*Task prompt*: Lines in the listing below that hold "Team" are the ones to copy.

*Records provided*:
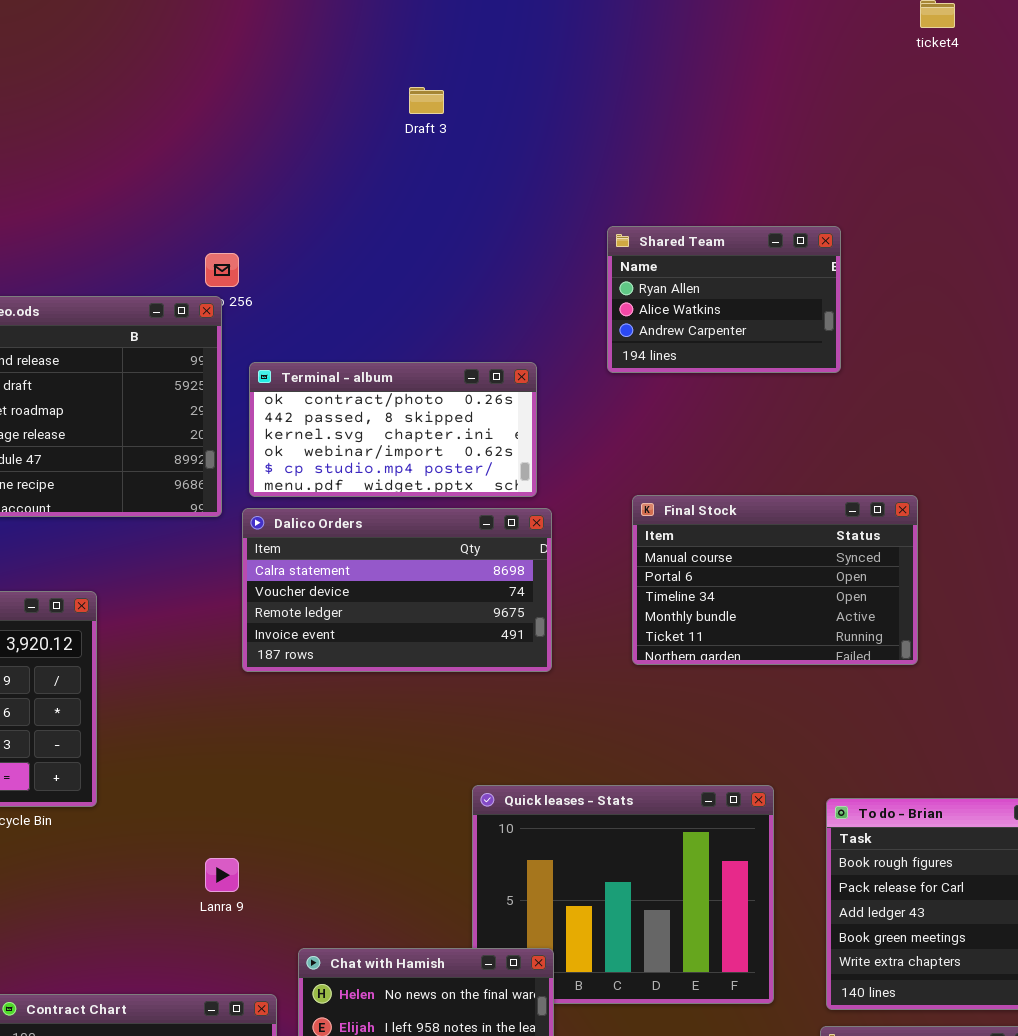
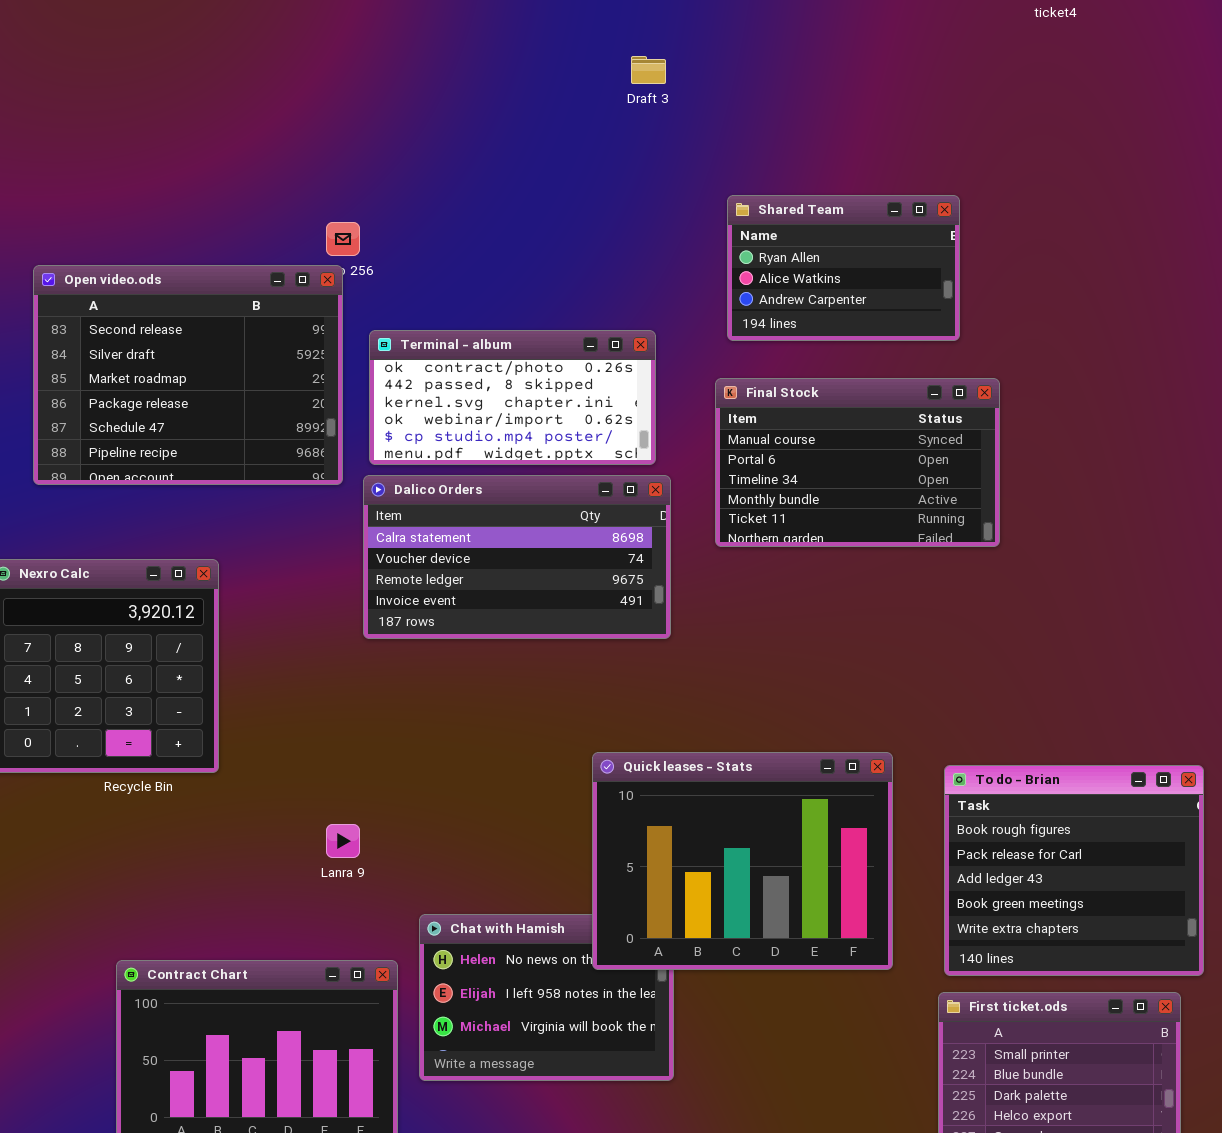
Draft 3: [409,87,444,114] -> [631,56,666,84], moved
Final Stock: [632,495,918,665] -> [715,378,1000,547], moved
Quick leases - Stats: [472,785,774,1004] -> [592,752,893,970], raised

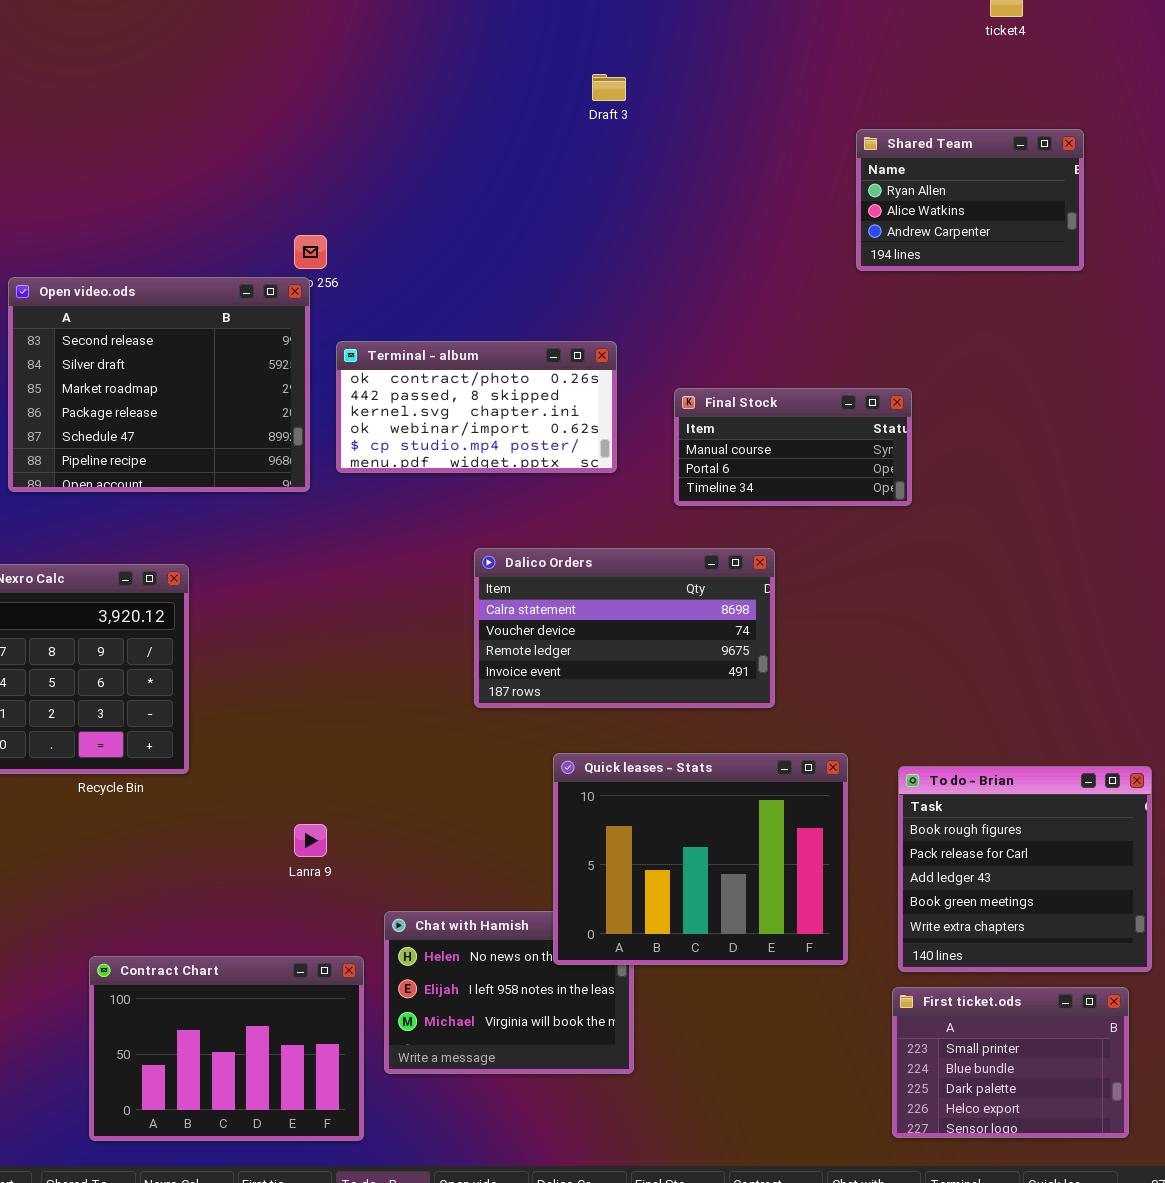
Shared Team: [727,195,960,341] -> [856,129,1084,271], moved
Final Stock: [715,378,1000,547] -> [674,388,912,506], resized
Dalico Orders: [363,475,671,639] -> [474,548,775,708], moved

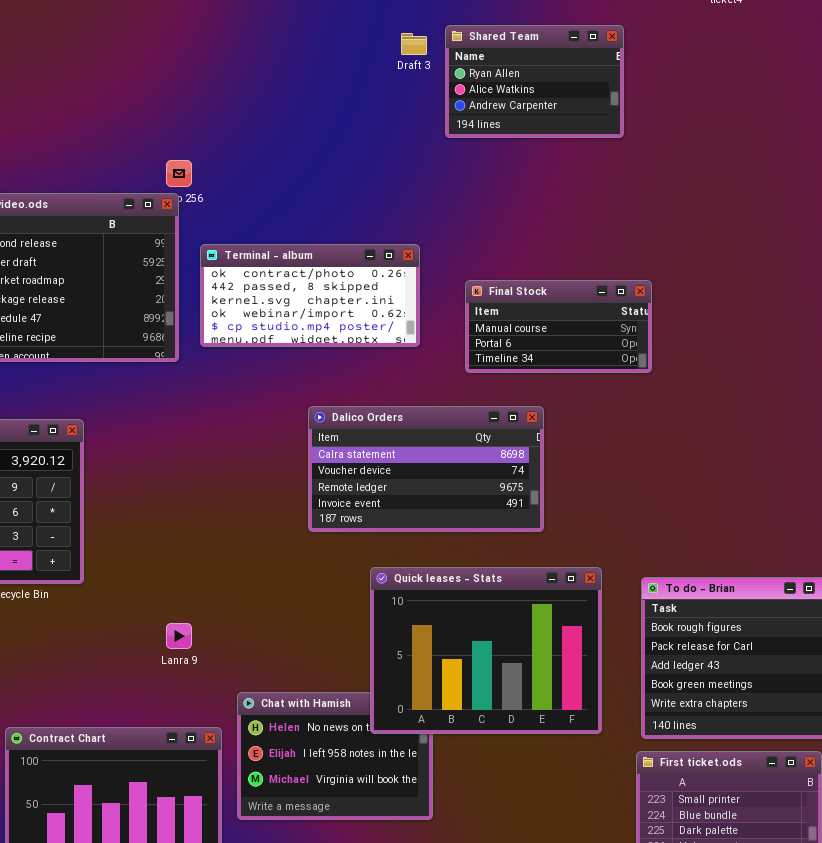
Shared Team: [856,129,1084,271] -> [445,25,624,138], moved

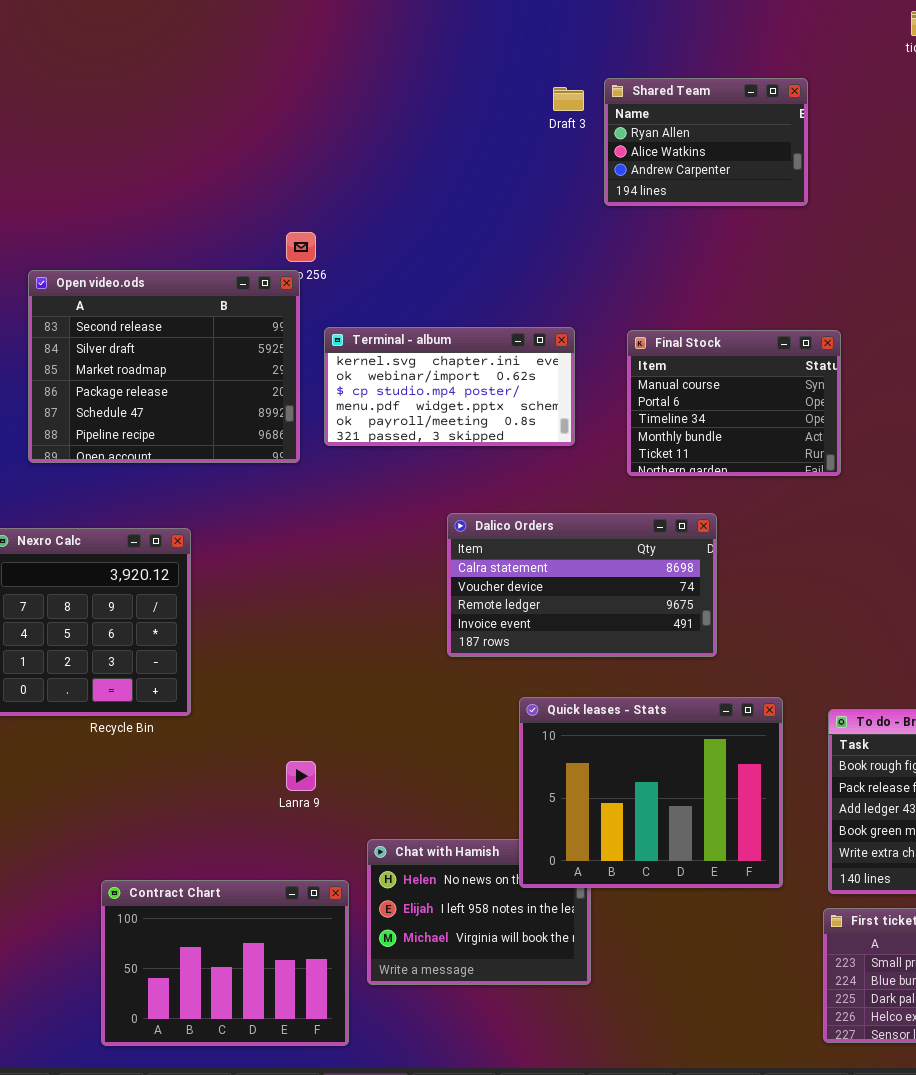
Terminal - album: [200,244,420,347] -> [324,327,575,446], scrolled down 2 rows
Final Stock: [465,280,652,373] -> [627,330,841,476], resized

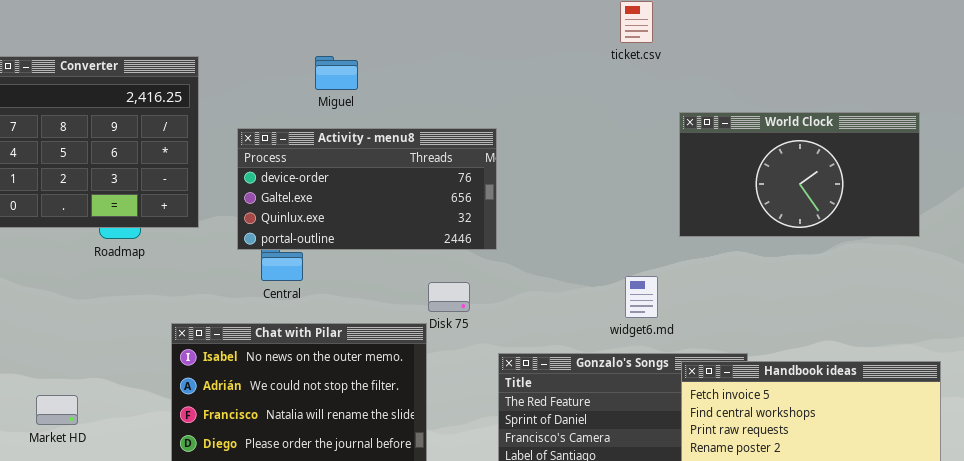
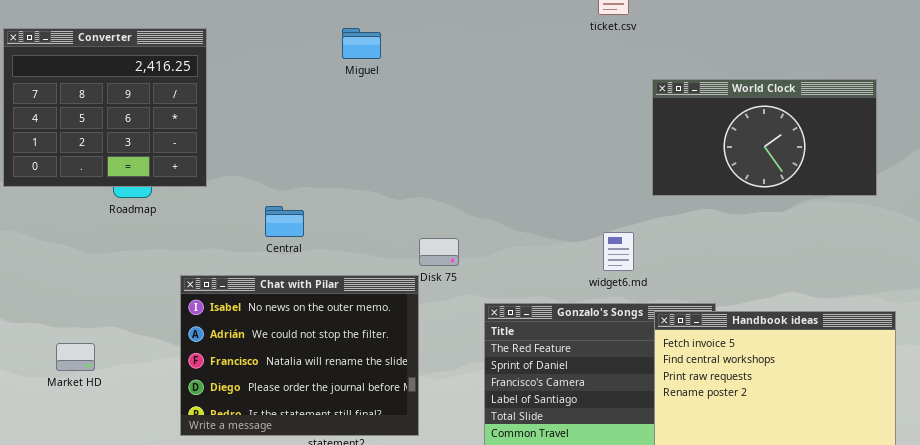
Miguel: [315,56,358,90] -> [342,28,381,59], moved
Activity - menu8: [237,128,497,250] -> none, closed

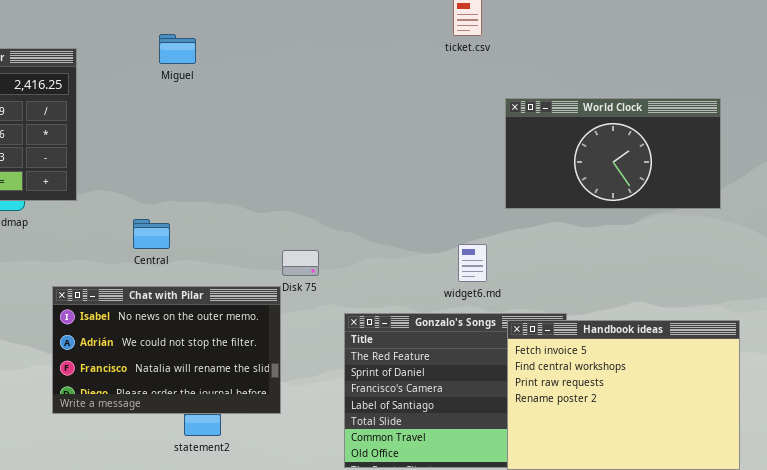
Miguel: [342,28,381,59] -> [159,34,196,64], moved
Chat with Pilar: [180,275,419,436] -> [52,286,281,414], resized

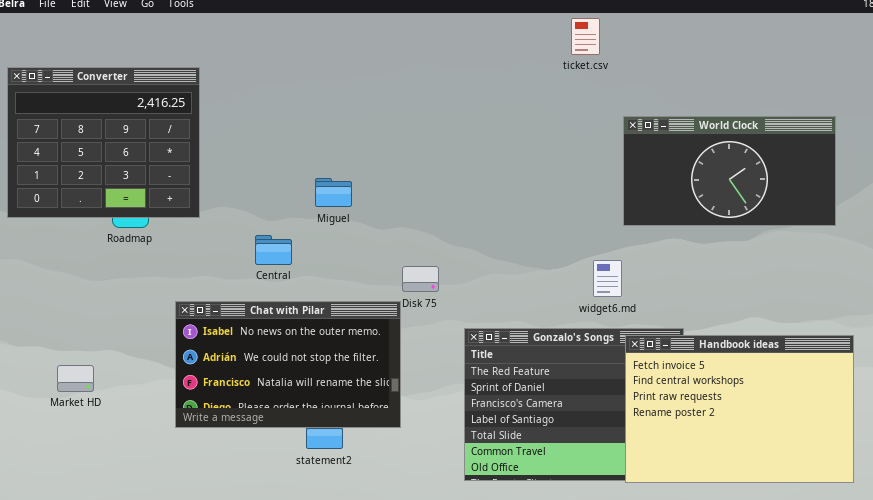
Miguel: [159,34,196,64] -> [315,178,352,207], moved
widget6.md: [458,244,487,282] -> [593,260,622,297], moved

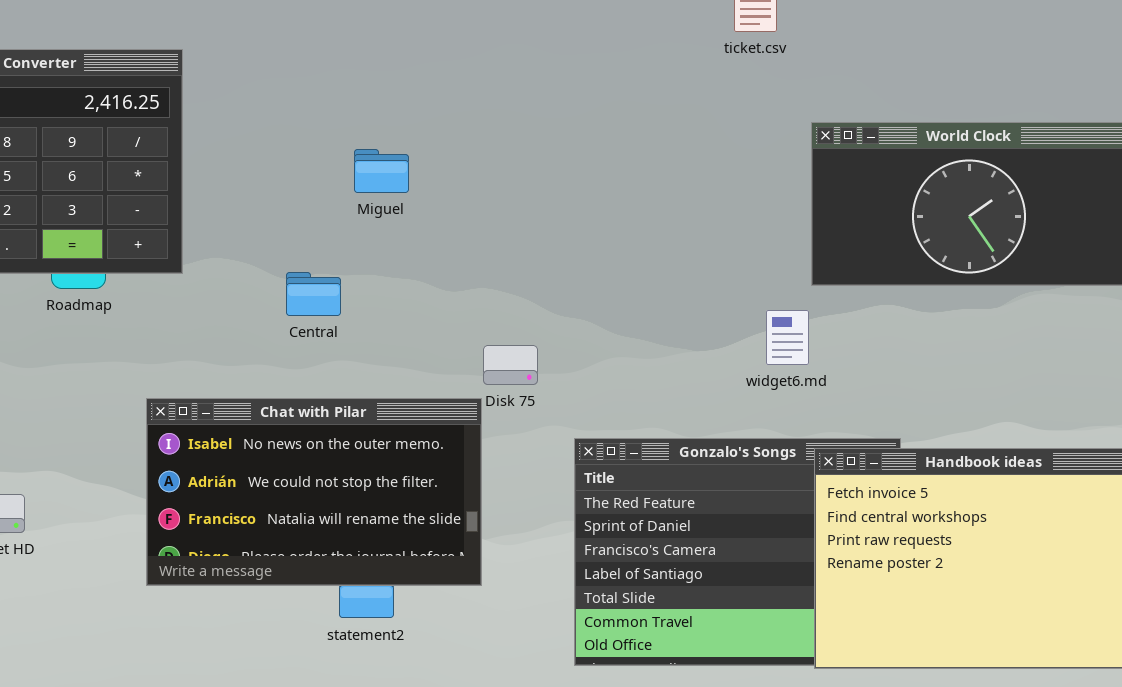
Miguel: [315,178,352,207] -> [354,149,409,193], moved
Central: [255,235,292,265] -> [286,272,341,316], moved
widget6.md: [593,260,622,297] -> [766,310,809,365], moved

*Result of the exercise*:
Shared Team: [727,195,960,341] -> [856,129,1084,271], moved
Shared Team: [856,129,1084,271] -> [445,25,624,138], moved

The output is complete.